The problem
The string "minus" may appear in lines of the listing. Report each line where it does.

Provided records
------------------------------------

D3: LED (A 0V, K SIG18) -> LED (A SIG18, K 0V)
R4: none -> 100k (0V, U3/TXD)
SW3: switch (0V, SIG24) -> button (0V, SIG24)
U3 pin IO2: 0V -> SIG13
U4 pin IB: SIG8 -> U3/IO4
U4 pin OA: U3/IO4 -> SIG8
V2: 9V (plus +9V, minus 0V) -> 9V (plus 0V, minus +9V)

------------------------------------

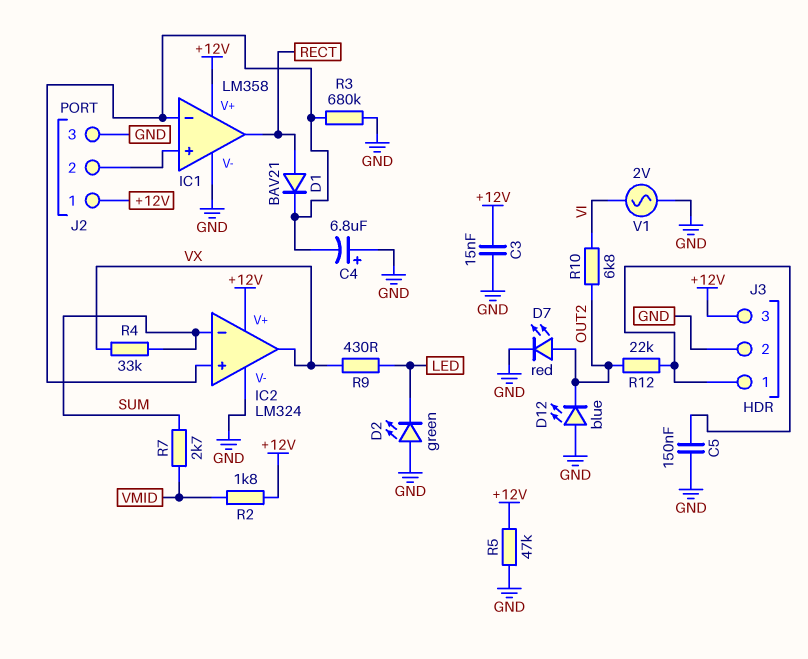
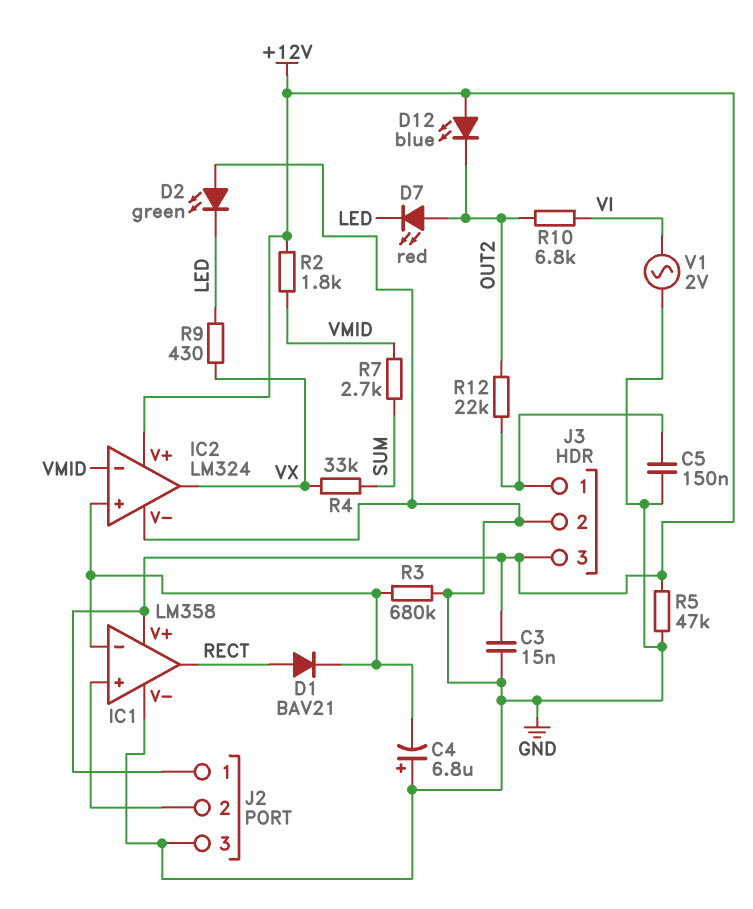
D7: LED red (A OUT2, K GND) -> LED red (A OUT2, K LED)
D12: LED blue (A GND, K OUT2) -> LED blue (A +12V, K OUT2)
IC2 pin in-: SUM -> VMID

------------------------------------

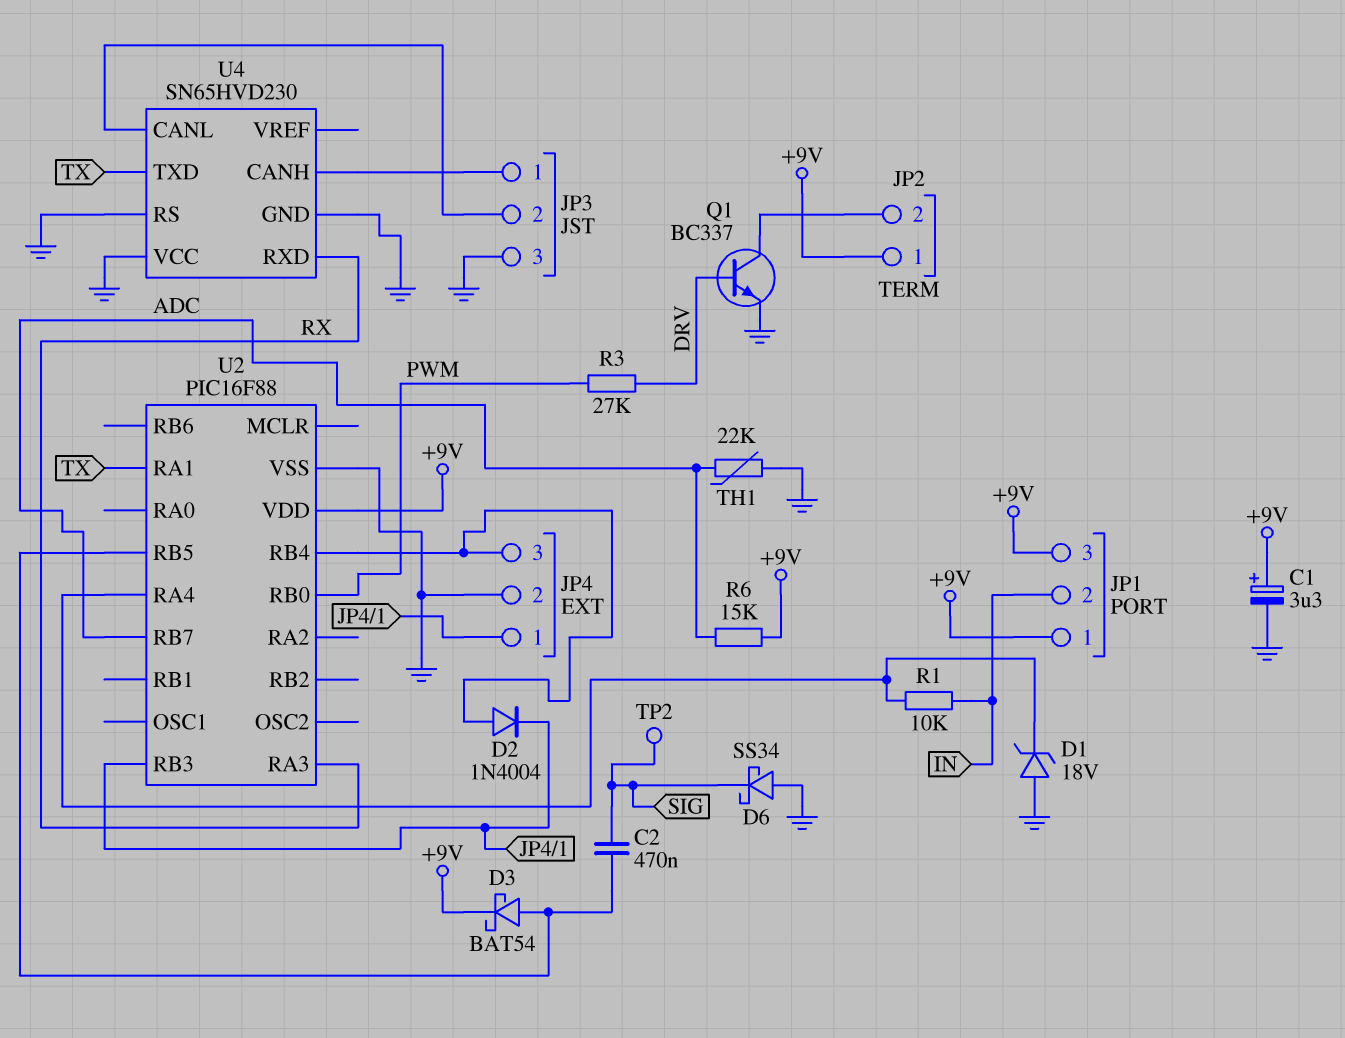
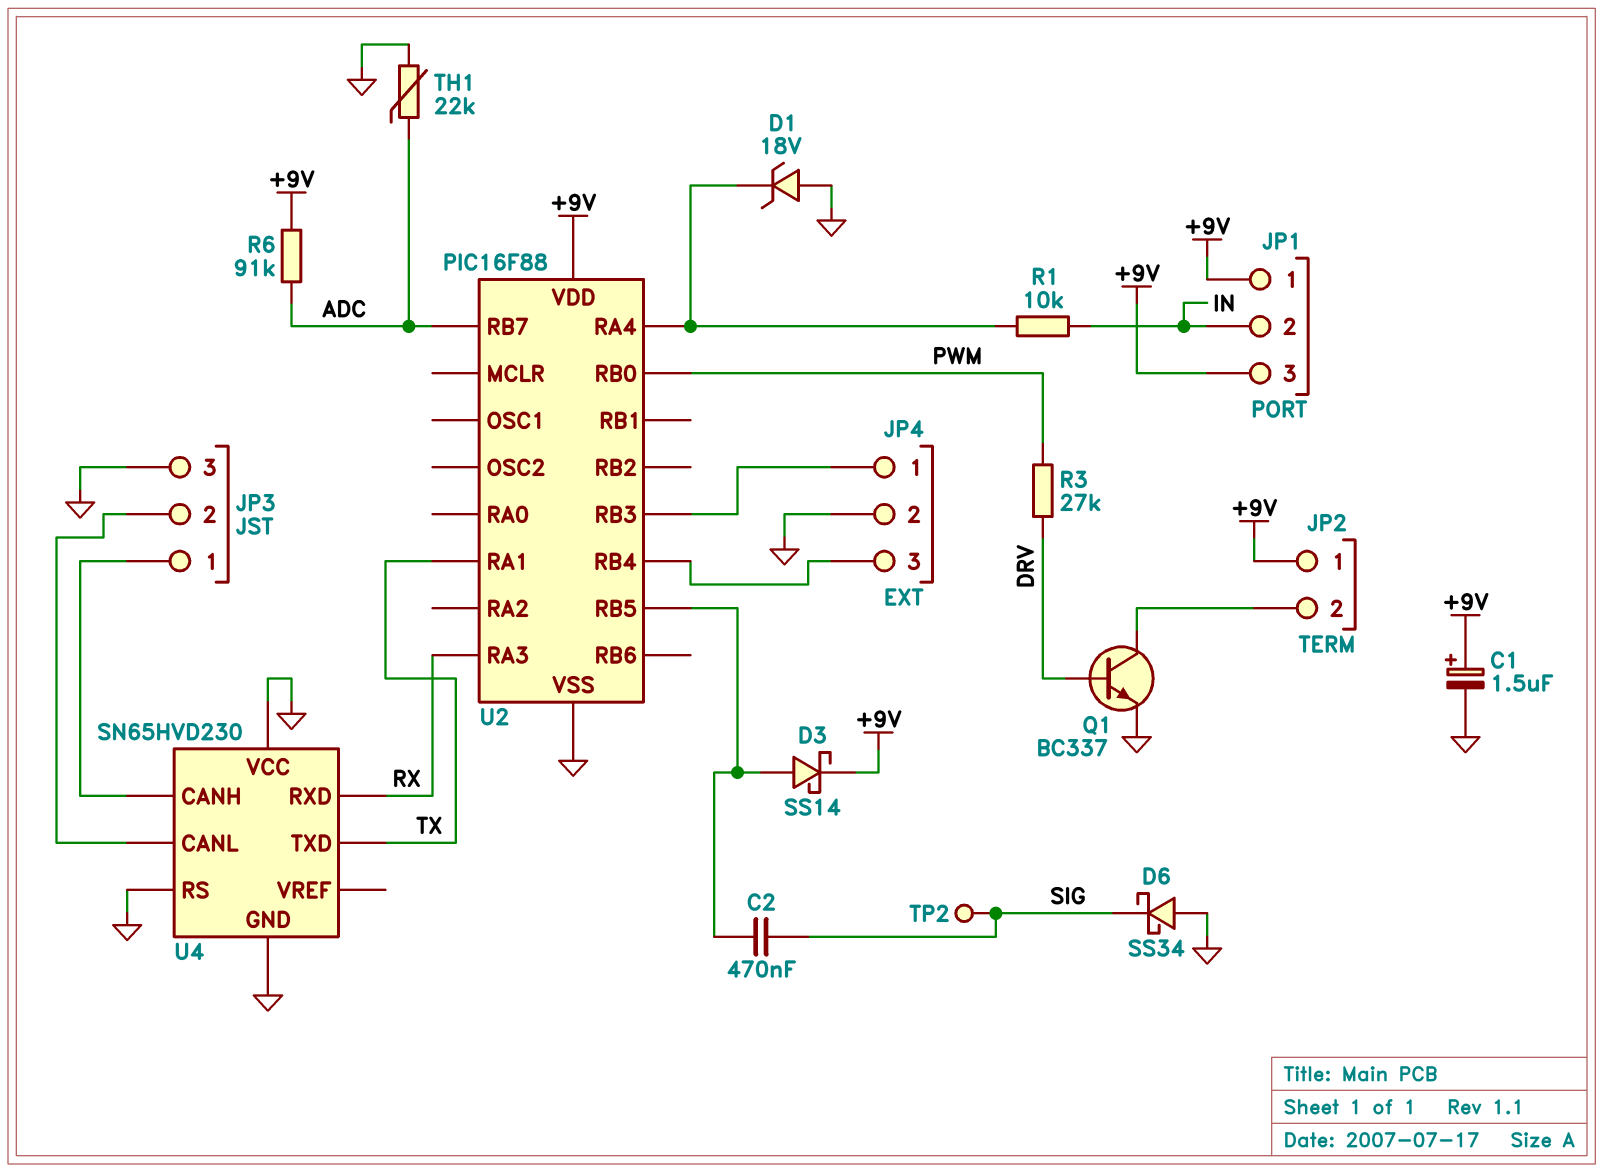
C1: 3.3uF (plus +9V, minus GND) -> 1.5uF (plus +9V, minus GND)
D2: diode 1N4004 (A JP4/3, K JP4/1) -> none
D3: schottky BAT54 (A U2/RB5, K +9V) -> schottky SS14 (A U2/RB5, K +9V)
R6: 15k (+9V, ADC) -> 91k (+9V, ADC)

------------------------------------

Answer to the problem
V2: 9V (plus +9V, minus 0V) -> 9V (plus 0V, minus +9V)
C1: 3.3uF (plus +9V, minus GND) -> 1.5uF (plus +9V, minus GND)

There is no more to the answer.